===== EXERCISE DATA

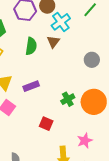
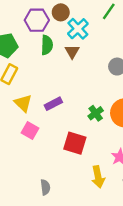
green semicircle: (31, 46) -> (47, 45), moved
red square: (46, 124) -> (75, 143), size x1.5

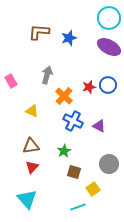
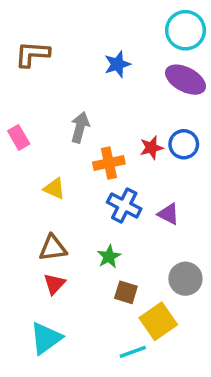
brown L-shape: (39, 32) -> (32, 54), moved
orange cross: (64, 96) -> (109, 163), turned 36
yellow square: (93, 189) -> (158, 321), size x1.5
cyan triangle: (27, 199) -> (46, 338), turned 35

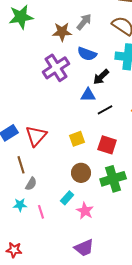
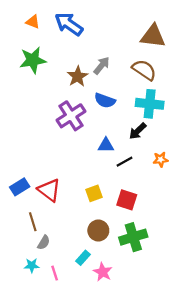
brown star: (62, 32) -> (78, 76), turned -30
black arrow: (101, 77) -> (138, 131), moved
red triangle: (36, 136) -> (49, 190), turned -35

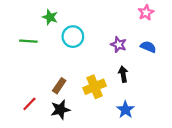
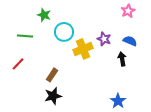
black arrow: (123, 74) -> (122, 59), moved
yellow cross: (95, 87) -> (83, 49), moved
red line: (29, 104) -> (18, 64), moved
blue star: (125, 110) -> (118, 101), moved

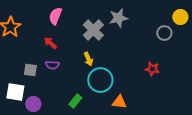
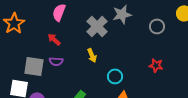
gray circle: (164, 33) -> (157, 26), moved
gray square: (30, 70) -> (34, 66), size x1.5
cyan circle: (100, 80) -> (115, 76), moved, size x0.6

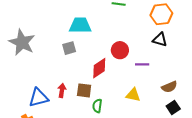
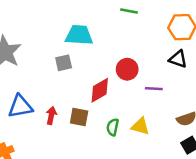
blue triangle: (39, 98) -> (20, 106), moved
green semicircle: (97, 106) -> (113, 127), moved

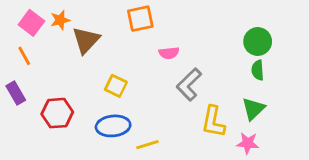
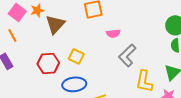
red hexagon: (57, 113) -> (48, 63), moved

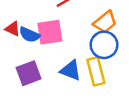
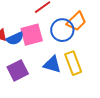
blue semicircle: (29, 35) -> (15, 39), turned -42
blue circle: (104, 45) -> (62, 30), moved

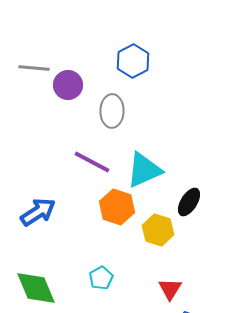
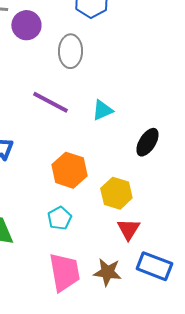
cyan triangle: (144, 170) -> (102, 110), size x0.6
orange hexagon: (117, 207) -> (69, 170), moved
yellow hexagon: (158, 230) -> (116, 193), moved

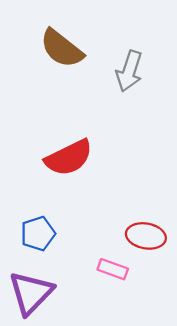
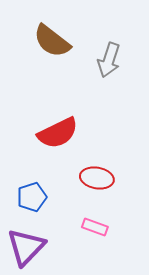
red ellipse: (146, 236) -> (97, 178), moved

==========

Every line from the one containing "red square: (46, 124) -> (75, 143), size x1.5" through the end of the listing is to be copied exactly; the pictures are not.

red square: (46, 124) -> (75, 143), size x1.5

brown L-shape: (39, 32) -> (32, 54), moved
orange cross: (64, 96) -> (109, 163), turned 36
yellow square: (93, 189) -> (158, 321), size x1.5
cyan triangle: (27, 199) -> (46, 338), turned 35

brown star: (62, 32) -> (78, 76), turned -30
black arrow: (101, 77) -> (138, 131), moved
red triangle: (36, 136) -> (49, 190), turned -35

black arrow: (123, 74) -> (122, 59), moved
yellow cross: (95, 87) -> (83, 49), moved
red line: (29, 104) -> (18, 64), moved
blue star: (125, 110) -> (118, 101), moved

gray circle: (164, 33) -> (157, 26), moved
gray square: (30, 70) -> (34, 66), size x1.5
cyan circle: (100, 80) -> (115, 76), moved, size x0.6

blue triangle: (39, 98) -> (20, 106), moved
green semicircle: (97, 106) -> (113, 127), moved

red hexagon: (57, 113) -> (48, 63), moved

blue semicircle: (29, 35) -> (15, 39), turned -42
blue circle: (104, 45) -> (62, 30), moved

cyan triangle: (144, 170) -> (102, 110), size x0.6
orange hexagon: (117, 207) -> (69, 170), moved
yellow hexagon: (158, 230) -> (116, 193), moved

red ellipse: (146, 236) -> (97, 178), moved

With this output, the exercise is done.